-- What to work on --
Word for word, copy the records that follow.

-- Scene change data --
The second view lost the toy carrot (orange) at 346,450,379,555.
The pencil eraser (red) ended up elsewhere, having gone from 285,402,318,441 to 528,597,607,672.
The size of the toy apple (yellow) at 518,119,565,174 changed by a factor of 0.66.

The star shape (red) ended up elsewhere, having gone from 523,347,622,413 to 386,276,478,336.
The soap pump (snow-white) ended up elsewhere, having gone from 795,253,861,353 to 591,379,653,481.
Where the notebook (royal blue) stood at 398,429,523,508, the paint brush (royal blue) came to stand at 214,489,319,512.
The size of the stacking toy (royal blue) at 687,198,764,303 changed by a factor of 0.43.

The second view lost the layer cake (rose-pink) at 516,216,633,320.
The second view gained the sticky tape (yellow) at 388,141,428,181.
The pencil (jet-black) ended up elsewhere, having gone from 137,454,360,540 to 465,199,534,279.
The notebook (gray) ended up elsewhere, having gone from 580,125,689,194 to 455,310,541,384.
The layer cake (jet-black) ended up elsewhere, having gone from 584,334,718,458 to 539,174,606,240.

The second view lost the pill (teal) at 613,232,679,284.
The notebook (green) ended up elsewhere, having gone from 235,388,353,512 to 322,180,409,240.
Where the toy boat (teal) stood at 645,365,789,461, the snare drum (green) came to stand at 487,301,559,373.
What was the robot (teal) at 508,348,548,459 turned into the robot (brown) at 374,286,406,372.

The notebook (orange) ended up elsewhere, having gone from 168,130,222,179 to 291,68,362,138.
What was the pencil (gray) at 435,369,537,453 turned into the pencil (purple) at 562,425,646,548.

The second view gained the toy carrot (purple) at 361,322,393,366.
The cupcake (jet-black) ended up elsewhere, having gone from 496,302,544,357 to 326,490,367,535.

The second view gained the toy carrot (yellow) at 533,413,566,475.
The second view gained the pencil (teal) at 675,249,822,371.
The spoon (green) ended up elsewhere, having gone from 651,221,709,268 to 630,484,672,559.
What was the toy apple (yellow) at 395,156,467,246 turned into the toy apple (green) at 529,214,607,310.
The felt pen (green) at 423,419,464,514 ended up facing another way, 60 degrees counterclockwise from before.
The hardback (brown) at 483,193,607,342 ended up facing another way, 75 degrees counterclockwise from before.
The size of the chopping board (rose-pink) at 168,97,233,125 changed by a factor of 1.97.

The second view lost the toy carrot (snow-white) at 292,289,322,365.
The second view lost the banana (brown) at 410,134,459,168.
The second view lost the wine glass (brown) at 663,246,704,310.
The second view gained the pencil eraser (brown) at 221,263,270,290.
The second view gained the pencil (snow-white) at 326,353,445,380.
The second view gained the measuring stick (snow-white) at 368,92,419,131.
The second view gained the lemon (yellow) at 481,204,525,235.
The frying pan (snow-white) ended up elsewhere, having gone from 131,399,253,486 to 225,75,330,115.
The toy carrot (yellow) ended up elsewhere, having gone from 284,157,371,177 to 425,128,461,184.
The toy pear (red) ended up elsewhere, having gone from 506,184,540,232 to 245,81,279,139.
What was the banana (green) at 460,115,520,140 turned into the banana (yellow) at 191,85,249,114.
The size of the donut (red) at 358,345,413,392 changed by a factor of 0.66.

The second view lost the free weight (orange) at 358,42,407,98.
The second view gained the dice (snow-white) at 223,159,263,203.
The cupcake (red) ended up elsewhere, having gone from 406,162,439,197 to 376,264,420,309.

-- Output for this task --
The second view lost the toy carrot (orange) at 346,450,379,555.
The pencil eraser (red) ended up elsewhere, having gone from 285,402,318,441 to 528,597,607,672.
The size of the toy apple (yellow) at 518,119,565,174 changed by a factor of 0.66.

The star shape (red) ended up elsewhere, having gone from 523,347,622,413 to 386,276,478,336.
The soap pump (snow-white) ended up elsewhere, having gone from 795,253,861,353 to 591,379,653,481.
Where the notebook (royal blue) stood at 398,429,523,508, the paint brush (royal blue) came to stand at 214,489,319,512.
The size of the stacking toy (royal blue) at 687,198,764,303 changed by a factor of 0.43.

The second view lost the layer cake (rose-pink) at 516,216,633,320.
The second view gained the sticky tape (yellow) at 388,141,428,181.
The pencil (jet-black) ended up elsewhere, having gone from 137,454,360,540 to 465,199,534,279.
The notebook (gray) ended up elsewhere, having gone from 580,125,689,194 to 455,310,541,384.
The layer cake (jet-black) ended up elsewhere, having gone from 584,334,718,458 to 539,174,606,240.

The second view lost the pill (teal) at 613,232,679,284.
The notebook (green) ended up elsewhere, having gone from 235,388,353,512 to 322,180,409,240.
Where the toy boat (teal) stood at 645,365,789,461, the snare drum (green) came to stand at 487,301,559,373.
What was the robot (teal) at 508,348,548,459 turned into the robot (brown) at 374,286,406,372.

The notebook (orange) ended up elsewhere, having gone from 168,130,222,179 to 291,68,362,138.
What was the pencil (gray) at 435,369,537,453 turned into the pencil (purple) at 562,425,646,548.

The second view gained the toy carrot (purple) at 361,322,393,366.
The cupcake (jet-black) ended up elsewhere, having gone from 496,302,544,357 to 326,490,367,535.

The second view gained the toy carrot (yellow) at 533,413,566,475.
The second view gained the pencil (teal) at 675,249,822,371.
The spoon (green) ended up elsewhere, having gone from 651,221,709,268 to 630,484,672,559.
What was the toy apple (yellow) at 395,156,467,246 turned into the toy apple (green) at 529,214,607,310.
The felt pen (green) at 423,419,464,514 ended up facing another way, 60 degrees counterclockwise from before.
The hardback (brown) at 483,193,607,342 ended up facing another way, 75 degrees counterclockwise from before.
The size of the chopping board (rose-pink) at 168,97,233,125 changed by a factor of 1.97.

The second view lost the toy carrot (snow-white) at 292,289,322,365.
The second view lost the banana (brown) at 410,134,459,168.
The second view lost the wine glass (brown) at 663,246,704,310.
The second view gained the pencil eraser (brown) at 221,263,270,290.
The second view gained the pencil (snow-white) at 326,353,445,380.
The second view gained the measuring stick (snow-white) at 368,92,419,131.
The second view gained the lemon (yellow) at 481,204,525,235.
The frying pan (snow-white) ended up elsewhere, having gone from 131,399,253,486 to 225,75,330,115.
The toy carrot (yellow) ended up elsewhere, having gone from 284,157,371,177 to 425,128,461,184.
The toy pear (red) ended up elsewhere, having gone from 506,184,540,232 to 245,81,279,139.
What was the banana (green) at 460,115,520,140 turned into the banana (yellow) at 191,85,249,114.
The size of the donut (red) at 358,345,413,392 changed by a factor of 0.66.

The second view lost the free weight (orange) at 358,42,407,98.
The second view gained the dice (snow-white) at 223,159,263,203.
The cupcake (red) ended up elsewhere, having gone from 406,162,439,197 to 376,264,420,309.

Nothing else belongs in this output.